[Items from a dataset]
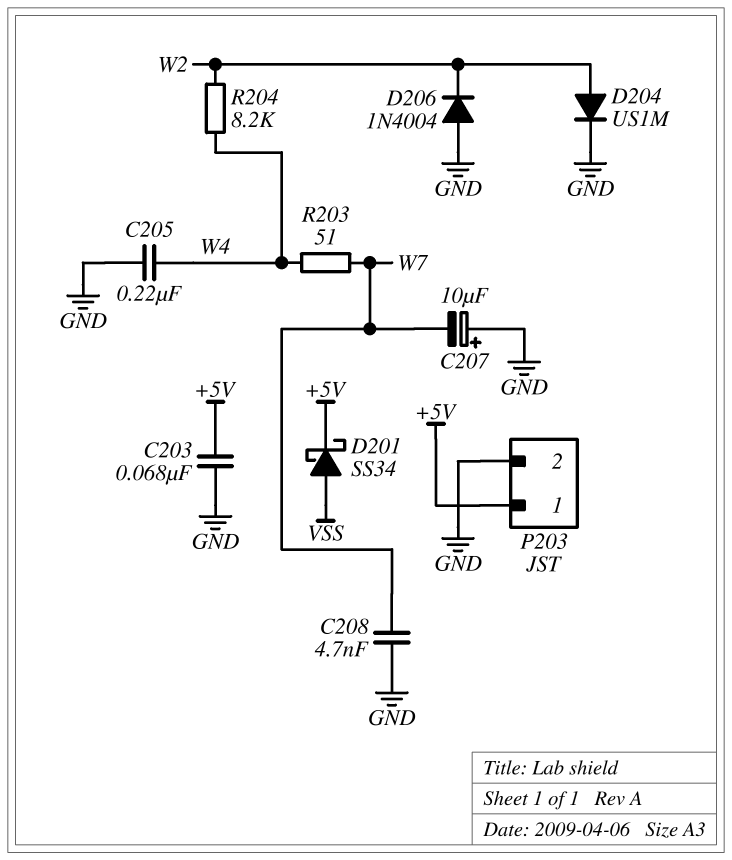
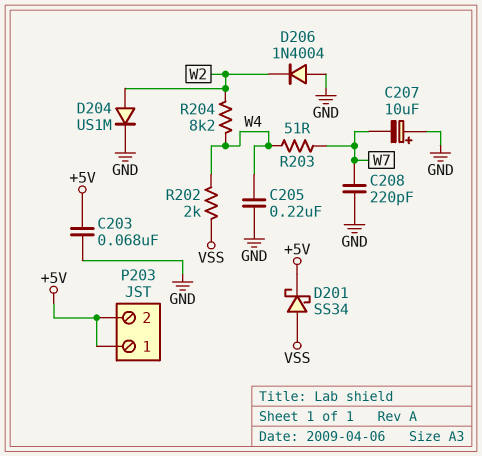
C208: 4.7nF (GND, W7) -> 220pF (GND, W7)
P203 pin 2: GND -> +5V
R202: none -> 2k (VSS, W4)

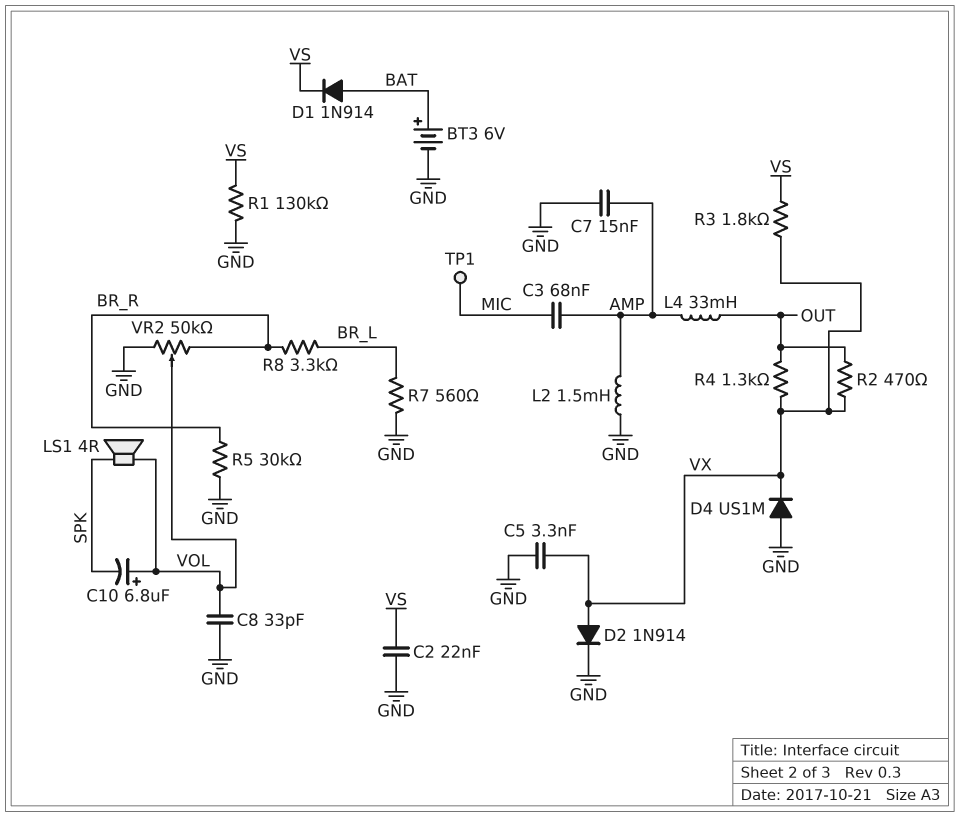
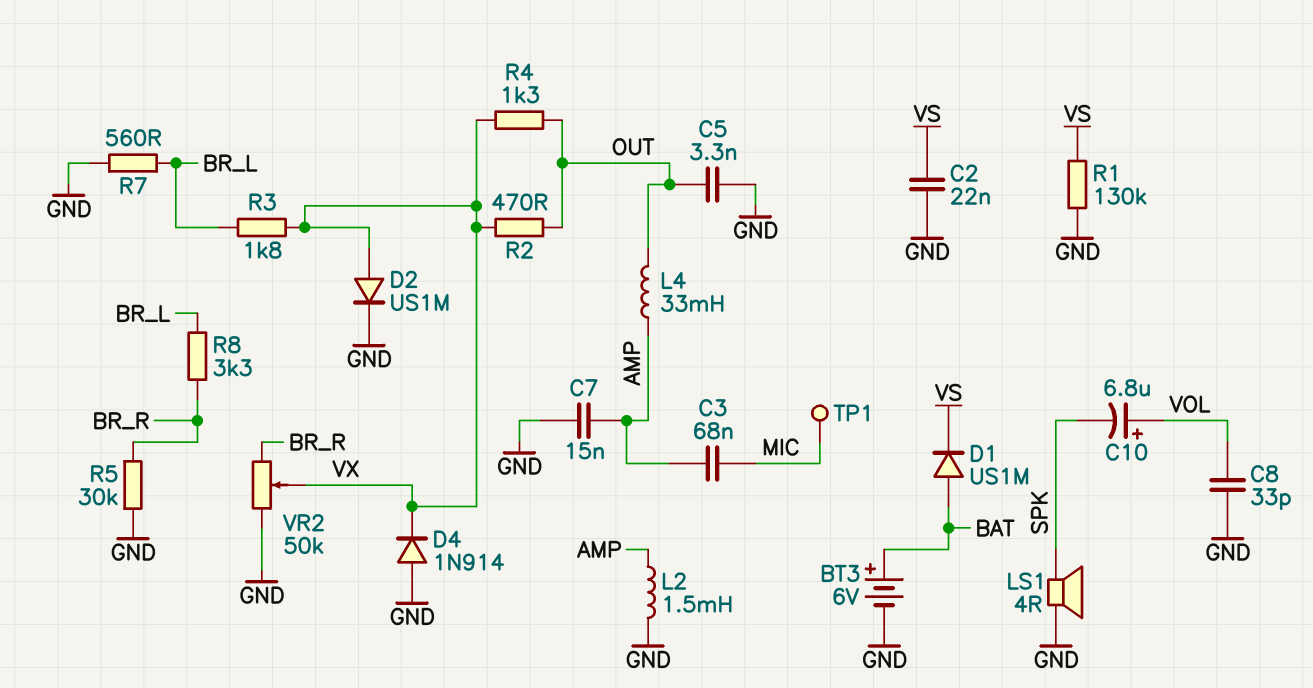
C5: 3.3nF (GND, VX) -> 3.3nF (GND, OUT)
D1: diode 1N914 (A BAT, K VS) -> diode US1M (A BAT, K VS)
D2: diode 1N914 (A VX, K GND) -> diode US1M (A VX, K GND)
D4: diode US1M (A GND, K VX) -> diode 1N914 (A GND, K VX)
LS1: speaker 4R (SPK, VOL) -> speaker 4R (GND, SPK)
R3: 1.8k (VS, VX) -> 1.8k (BR_L, VX)
VR2: 50k (BR_R, GND, wiper VOL) -> 50k (BR_R, GND, wiper VX)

### Work instruction:
Print exactly, and only, the lines running from the one that contains "C5: 3.3nF (GND, VX) -> 3.3nF (GND, OUT)" to the last line of the records above.

### Solution to this problem:
C5: 3.3nF (GND, VX) -> 3.3nF (GND, OUT)
D1: diode 1N914 (A BAT, K VS) -> diode US1M (A BAT, K VS)
D2: diode 1N914 (A VX, K GND) -> diode US1M (A VX, K GND)
D4: diode US1M (A GND, K VX) -> diode 1N914 (A GND, K VX)
LS1: speaker 4R (SPK, VOL) -> speaker 4R (GND, SPK)
R3: 1.8k (VS, VX) -> 1.8k (BR_L, VX)
VR2: 50k (BR_R, GND, wiper VOL) -> 50k (BR_R, GND, wiper VX)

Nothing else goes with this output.